Stored data entries —
★ ★ ★ ★ ★

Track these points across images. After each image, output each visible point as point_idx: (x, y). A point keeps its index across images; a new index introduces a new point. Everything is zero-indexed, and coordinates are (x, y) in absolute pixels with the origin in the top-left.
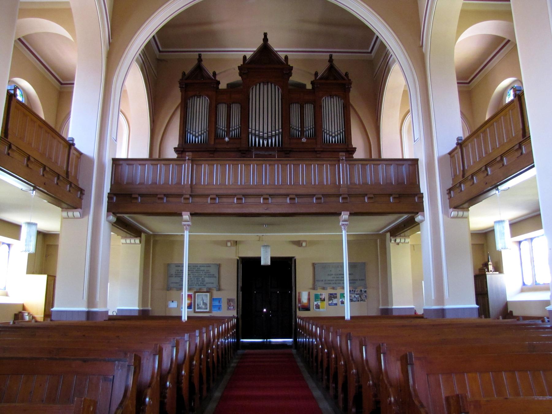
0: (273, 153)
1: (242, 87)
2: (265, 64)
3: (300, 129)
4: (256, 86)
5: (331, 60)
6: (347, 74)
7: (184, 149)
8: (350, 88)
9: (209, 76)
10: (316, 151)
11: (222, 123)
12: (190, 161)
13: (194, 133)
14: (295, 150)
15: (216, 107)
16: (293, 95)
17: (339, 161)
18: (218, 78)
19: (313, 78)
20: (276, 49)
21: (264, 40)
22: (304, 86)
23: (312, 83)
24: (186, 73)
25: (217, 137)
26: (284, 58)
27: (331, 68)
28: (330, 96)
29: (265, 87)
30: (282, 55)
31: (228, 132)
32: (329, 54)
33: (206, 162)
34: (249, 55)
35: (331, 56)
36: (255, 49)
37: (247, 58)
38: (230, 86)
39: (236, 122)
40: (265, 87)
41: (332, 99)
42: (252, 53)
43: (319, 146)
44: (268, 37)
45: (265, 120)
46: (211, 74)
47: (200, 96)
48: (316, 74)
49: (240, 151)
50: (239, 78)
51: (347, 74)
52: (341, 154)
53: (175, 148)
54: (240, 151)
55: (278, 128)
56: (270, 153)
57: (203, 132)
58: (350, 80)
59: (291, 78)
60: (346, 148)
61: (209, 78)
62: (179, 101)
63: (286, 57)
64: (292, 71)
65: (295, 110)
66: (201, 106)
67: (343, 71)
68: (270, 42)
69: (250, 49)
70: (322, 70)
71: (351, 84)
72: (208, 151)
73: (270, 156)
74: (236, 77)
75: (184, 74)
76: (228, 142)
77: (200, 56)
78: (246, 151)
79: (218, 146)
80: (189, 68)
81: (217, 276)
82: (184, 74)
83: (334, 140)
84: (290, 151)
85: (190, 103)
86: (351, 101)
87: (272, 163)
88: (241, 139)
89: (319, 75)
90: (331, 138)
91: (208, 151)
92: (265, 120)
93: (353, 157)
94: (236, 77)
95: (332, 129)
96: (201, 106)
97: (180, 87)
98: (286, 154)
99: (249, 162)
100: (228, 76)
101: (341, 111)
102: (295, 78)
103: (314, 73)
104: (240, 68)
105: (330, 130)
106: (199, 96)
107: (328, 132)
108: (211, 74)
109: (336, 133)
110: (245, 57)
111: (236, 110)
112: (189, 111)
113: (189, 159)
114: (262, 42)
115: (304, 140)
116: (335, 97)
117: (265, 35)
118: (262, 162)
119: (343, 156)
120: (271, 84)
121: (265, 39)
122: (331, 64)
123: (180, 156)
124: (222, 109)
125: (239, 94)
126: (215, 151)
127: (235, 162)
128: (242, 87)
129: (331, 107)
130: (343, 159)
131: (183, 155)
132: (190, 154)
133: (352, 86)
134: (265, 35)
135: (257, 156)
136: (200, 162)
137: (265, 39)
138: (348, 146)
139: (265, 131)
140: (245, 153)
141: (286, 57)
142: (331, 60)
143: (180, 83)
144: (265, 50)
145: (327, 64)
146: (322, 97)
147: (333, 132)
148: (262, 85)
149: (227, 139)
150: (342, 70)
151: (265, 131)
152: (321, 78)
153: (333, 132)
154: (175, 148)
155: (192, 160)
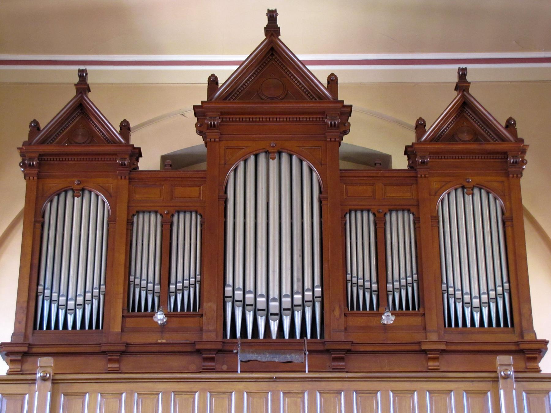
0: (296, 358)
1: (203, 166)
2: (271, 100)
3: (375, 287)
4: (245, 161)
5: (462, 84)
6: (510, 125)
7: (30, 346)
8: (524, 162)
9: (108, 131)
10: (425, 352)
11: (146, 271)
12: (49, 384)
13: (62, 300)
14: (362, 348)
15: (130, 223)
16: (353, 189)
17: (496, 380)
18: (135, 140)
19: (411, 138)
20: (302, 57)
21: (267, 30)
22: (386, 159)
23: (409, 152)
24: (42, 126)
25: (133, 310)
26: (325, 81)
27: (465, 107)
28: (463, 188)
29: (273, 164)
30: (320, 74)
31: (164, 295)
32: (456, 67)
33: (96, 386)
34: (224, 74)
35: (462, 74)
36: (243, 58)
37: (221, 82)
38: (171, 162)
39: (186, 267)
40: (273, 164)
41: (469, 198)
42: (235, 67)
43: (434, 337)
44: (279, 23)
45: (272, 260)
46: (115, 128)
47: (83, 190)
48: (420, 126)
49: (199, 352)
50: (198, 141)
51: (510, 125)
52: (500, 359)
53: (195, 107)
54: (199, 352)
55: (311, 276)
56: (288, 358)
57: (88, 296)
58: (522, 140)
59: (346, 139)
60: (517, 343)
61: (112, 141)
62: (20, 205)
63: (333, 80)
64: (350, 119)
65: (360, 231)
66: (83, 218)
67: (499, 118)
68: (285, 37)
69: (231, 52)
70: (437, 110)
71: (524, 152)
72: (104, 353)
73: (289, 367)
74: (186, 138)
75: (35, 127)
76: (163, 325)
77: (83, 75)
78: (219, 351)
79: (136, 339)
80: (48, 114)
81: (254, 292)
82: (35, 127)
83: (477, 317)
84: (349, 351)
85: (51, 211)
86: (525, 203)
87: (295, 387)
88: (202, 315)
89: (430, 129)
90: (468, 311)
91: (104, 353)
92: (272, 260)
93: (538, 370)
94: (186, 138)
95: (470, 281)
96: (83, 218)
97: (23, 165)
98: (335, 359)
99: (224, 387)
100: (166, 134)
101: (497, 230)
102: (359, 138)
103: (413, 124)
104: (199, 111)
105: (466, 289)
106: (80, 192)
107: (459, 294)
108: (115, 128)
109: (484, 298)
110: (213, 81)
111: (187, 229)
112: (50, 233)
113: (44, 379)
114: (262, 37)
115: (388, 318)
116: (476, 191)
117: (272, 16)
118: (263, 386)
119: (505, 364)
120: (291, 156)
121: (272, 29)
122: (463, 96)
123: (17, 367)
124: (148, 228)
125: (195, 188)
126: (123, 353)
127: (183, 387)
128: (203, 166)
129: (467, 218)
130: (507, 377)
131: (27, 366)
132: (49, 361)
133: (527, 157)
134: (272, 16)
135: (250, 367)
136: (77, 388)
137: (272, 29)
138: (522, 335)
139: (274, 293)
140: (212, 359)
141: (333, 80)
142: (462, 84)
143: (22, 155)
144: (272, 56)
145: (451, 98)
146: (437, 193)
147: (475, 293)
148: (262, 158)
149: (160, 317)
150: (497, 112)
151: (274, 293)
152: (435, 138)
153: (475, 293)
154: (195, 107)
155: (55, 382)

★ ★ ★ ★ ★

What is needed — Rewrite the listing above with "absolute pixels" replaced by "whole pixel units" and everything else kept the same. Omit the pictures from your answer.

Response to the task —
Track these points across images. After each image, output each visible point as point_idx: (x, y). A point keeps its index across images; a new index introduces a new point. Everything is zero-indexed, and coordinates are (x, y) in whole pixel units with the origin in the top-left.
0: (273, 153)
1: (242, 87)
2: (265, 64)
3: (300, 129)
4: (256, 86)
5: (331, 60)
6: (347, 74)
7: (184, 149)
8: (350, 88)
9: (209, 76)
10: (316, 151)
11: (222, 123)
12: (190, 161)
13: (194, 133)
14: (295, 150)
15: (216, 107)
16: (293, 95)
17: (339, 161)
18: (218, 78)
19: (313, 78)
20: (276, 49)
21: (264, 40)
22: (304, 86)
23: (312, 83)
24: (186, 73)
25: (217, 137)
26: (284, 58)
27: (331, 68)
28: (330, 96)
29: (265, 87)
30: (282, 55)
31: (228, 132)
32: (329, 54)
33: (206, 162)
34: (249, 55)
35: (331, 56)
36: (255, 49)
37: (247, 58)
38: (230, 86)
39: (236, 122)
40: (265, 87)
41: (332, 99)
42: (252, 53)
43: (319, 146)
44: (268, 37)
45: (265, 120)
46: (211, 74)
47: (200, 96)
48: (316, 74)
49: (240, 151)
50: (239, 78)
51: (347, 74)
52: (341, 154)
53: (175, 148)
54: (240, 151)
55: (278, 128)
56: (270, 153)
57: (203, 132)
58: (350, 80)
59: (291, 78)
60: (346, 148)
61: (209, 78)
62: (179, 101)
63: (286, 57)
64: (292, 71)
65: (295, 110)
66: (201, 106)
67: (343, 71)
68: (270, 42)
69: (250, 49)
70: (322, 70)
71: (351, 84)
72: (208, 151)
73: (270, 156)
74: (236, 77)
75: (184, 74)
76: (228, 142)
77: (200, 56)
78: (246, 151)
79: (218, 146)
80: (189, 68)
81: (217, 276)
82: (184, 74)
83: (334, 140)
84: (290, 151)
85: (190, 103)
86: (351, 101)
87: (272, 163)
88: (241, 139)
89: (319, 75)
90: (331, 138)
91: (208, 151)
92: (265, 120)
93: (353, 157)
94: (236, 77)
95: (332, 129)
96: (201, 106)
97: (180, 87)
98: (286, 154)
99: (249, 162)
100: (228, 76)
101: (341, 111)
102: (295, 78)
103: (314, 73)
104: (240, 68)
105: (330, 130)
106: (199, 96)
107: (328, 132)
108: (211, 74)
109: (336, 133)
110: (245, 57)
111: (236, 110)
112: (189, 111)
113: (189, 159)
114: (262, 42)
115: (304, 140)
116: (335, 97)
117: (265, 35)
118: (262, 162)
119: (343, 156)
120: (271, 84)
121: (265, 39)
122: (331, 64)
123: (180, 156)
124: (222, 109)
125: (239, 94)
126: (215, 151)
127: (235, 162)
128: (242, 87)
129: (331, 107)
130: (343, 159)
131: (183, 155)
132: (190, 154)
133: (352, 86)
134: (265, 35)
135: (257, 156)
136: (200, 162)
137: (265, 39)
138: (348, 146)
139: (265, 131)
140: (245, 153)
141: (286, 57)
142: (331, 60)
143: (180, 83)
144: (265, 50)
145: (327, 64)
146: (322, 97)
147: (333, 132)
148: (262, 85)
149: (227, 139)
150: (342, 70)
151: (265, 131)
152: (321, 78)
153: (333, 132)
154: (175, 148)
155: (192, 160)
0: (296, 358)
1: (203, 166)
2: (271, 100)
3: (375, 287)
4: (245, 161)
5: (462, 84)
6: (510, 125)
7: (30, 346)
8: (524, 162)
9: (108, 131)
10: (425, 352)
11: (146, 271)
12: (49, 384)
13: (62, 300)
14: (362, 348)
15: (130, 223)
16: (353, 189)
17: (496, 380)
18: (135, 140)
19: (411, 138)
20: (302, 57)
21: (267, 30)
22: (386, 159)
23: (409, 152)
24: (42, 126)
25: (133, 310)
26: (325, 81)
27: (465, 107)
28: (463, 188)
29: (273, 164)
30: (320, 74)
31: (164, 295)
32: (456, 67)
33: (96, 386)
34: (224, 74)
35: (462, 74)
36: (243, 58)
37: (221, 82)
38: (171, 162)
39: (186, 267)
40: (273, 164)
41: (469, 198)
42: (235, 67)
43: (434, 337)
44: (279, 23)
45: (272, 260)
46: (115, 128)
47: (83, 190)
48: (420, 126)
49: (199, 352)
50: (198, 141)
51: (510, 125)
52: (500, 359)
53: (195, 107)
54: (199, 352)
55: (311, 276)
56: (288, 358)
57: (88, 296)
58: (522, 140)
59: (346, 139)
60: (517, 343)
61: (112, 141)
62: (20, 205)
63: (333, 80)
64: (350, 119)
65: (360, 231)
66: (83, 218)
67: (499, 118)
68: (285, 37)
69: (231, 52)
70: (437, 110)
71: (524, 152)
72: (104, 353)
73: (289, 367)
74: (186, 138)
75: (35, 127)
76: (163, 325)
77: (83, 75)
78: (219, 351)
79: (136, 339)
80: (48, 114)
81: (254, 292)
82: (35, 127)
83: (477, 317)
84: (349, 351)
85: (51, 211)
86: (525, 203)
87: (295, 387)
88: (202, 315)
89: (430, 129)
90: (468, 311)
91: (104, 353)
92: (272, 260)
93: (538, 370)
94: (186, 138)
95: (470, 281)
96: (83, 218)
97: (23, 165)
98: (335, 359)
99: (224, 387)
100: (166, 134)
101: (497, 230)
102: (359, 138)
103: (413, 124)
104: (199, 111)
105: (466, 289)
106: (80, 192)
107: (459, 294)
108: (115, 128)
109: (484, 298)
110: (213, 81)
111: (187, 229)
112: (50, 233)
113: (44, 379)
114: (262, 37)
115: (388, 318)
116: (476, 191)
117: (272, 16)
118: (263, 386)
119: (505, 364)
120: (291, 156)
121: (272, 29)
122: (463, 96)
123: (17, 367)
124: (148, 228)
125: (195, 188)
126: (123, 353)
127: (183, 387)
128: (203, 166)
129: (467, 218)
130: (507, 377)
131: (27, 366)
132: (49, 361)
133: (527, 157)
134: (272, 16)
135: (250, 367)
136: (77, 388)
137: (272, 29)
138: (522, 335)
139: (274, 293)
140: (212, 359)
141: (333, 80)
142: (462, 84)
143: (22, 155)
144: (272, 56)
145: (451, 98)
146: (437, 193)
147: (475, 293)
148: (262, 158)
149: (160, 317)
150: (497, 112)
151: (274, 293)
152: (435, 138)
153: (475, 293)
154: (195, 107)
155: (55, 382)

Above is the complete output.